**DIRECTIONS FOR THIS TASK:** In this exercise, print only the lines of the records below from the one with "white brick A2:B2" through the one with "none -> grey plate E10:E13 level 1", inclusive. Pictures are not part of the copy.

*** Opening of TASK MATERIAL ***

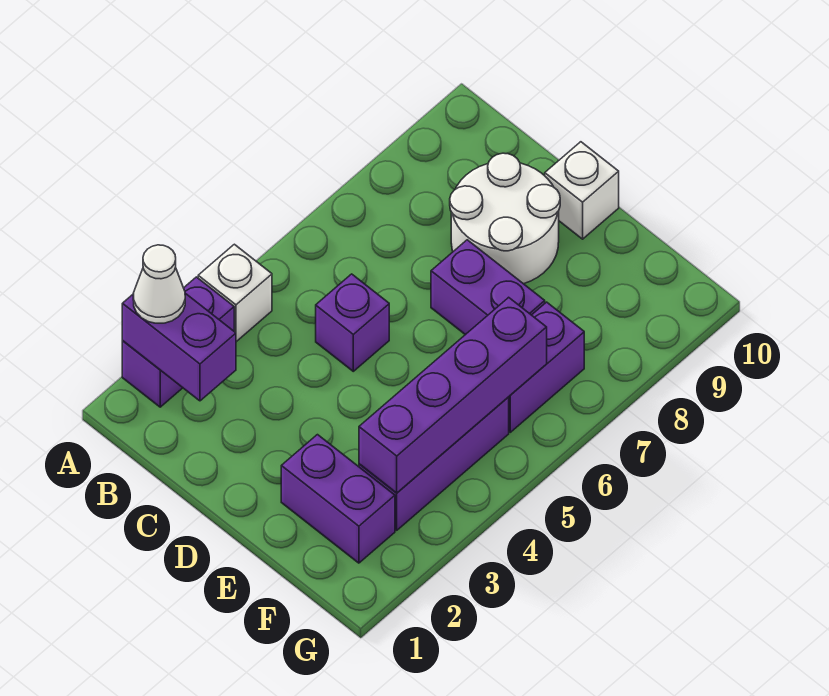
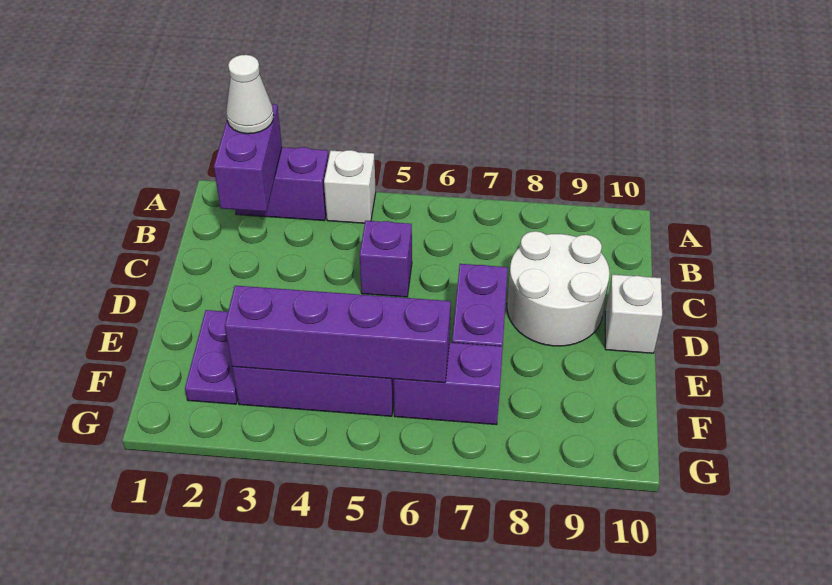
purple brick E2:F2 level 1 -> purple plate E2:F2 level 1

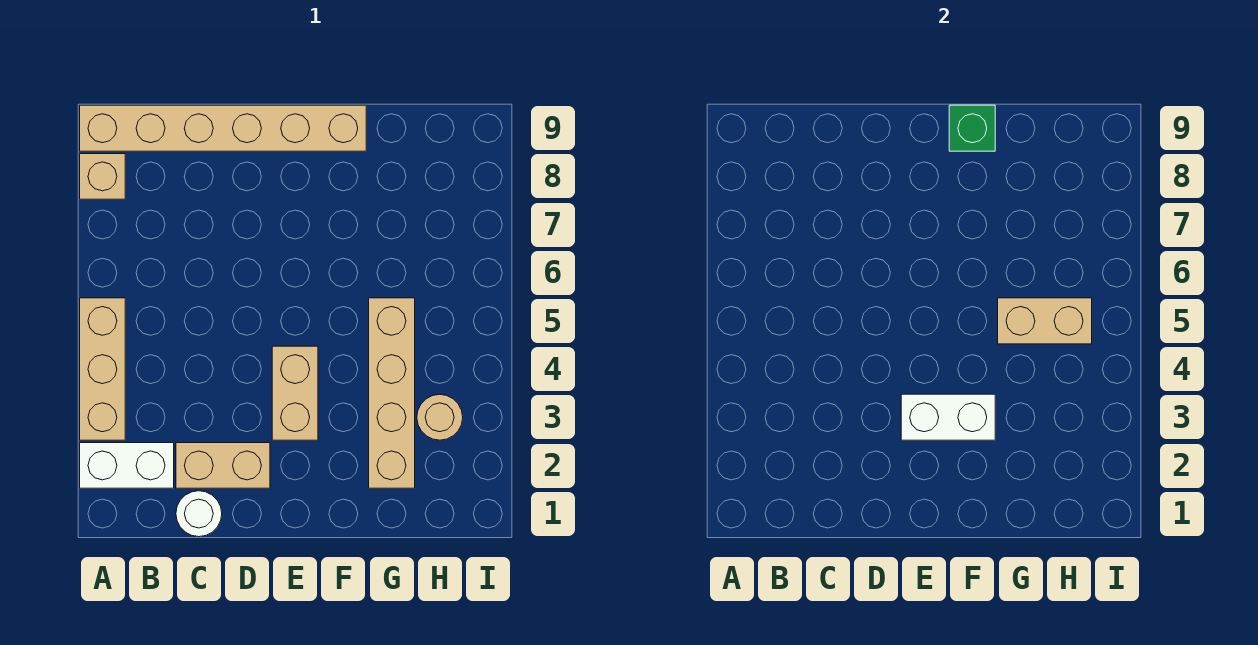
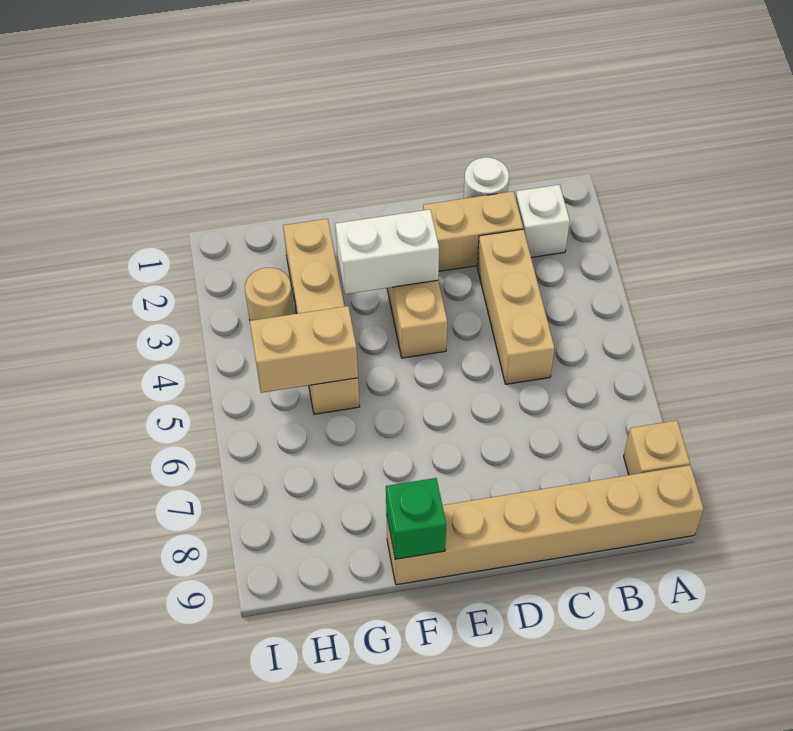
white brick A2:B2 level 1 -> white brick B2 level 1
tan brick A3:A5 level 1 -> tan brick C3:C5 level 1

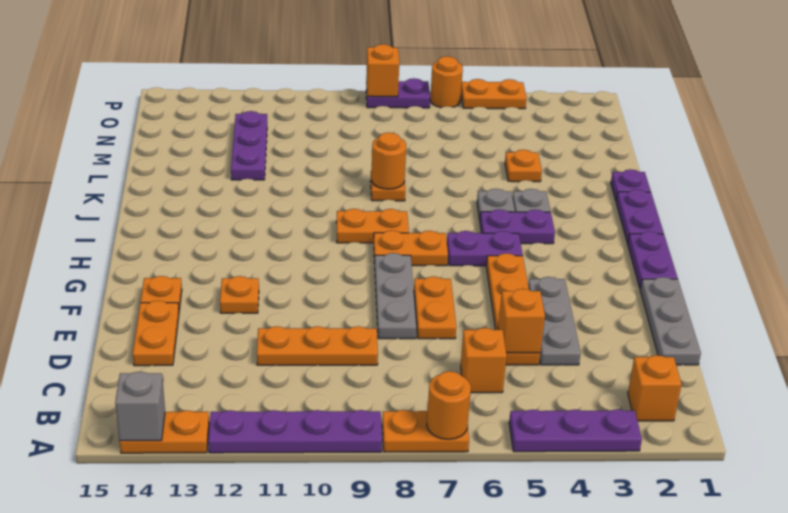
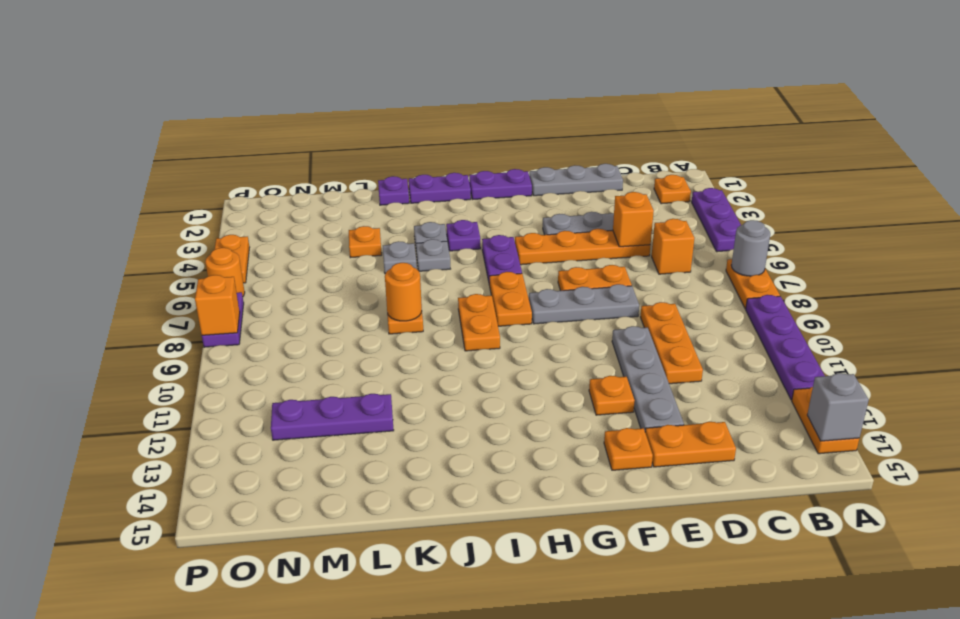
orange round brick A7 level 2 -> grey round brick A7 level 2
orange brick B2 level 1 -> orange plate B2 level 1
none -> grey plate E10:E13 level 1
purple plate I4:I5 level 1 -> purple plate I4 level 1
none -> grey plate K5 level 1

*** Close of TASK MATERIAL ***

**TASK SOLUTION:**
white brick A2:B2 level 1 -> white brick B2 level 1
tan brick A3:A5 level 1 -> tan brick C3:C5 level 1

orange round brick A7 level 2 -> grey round brick A7 level 2
orange brick B2 level 1 -> orange plate B2 level 1
none -> grey plate E10:E13 level 1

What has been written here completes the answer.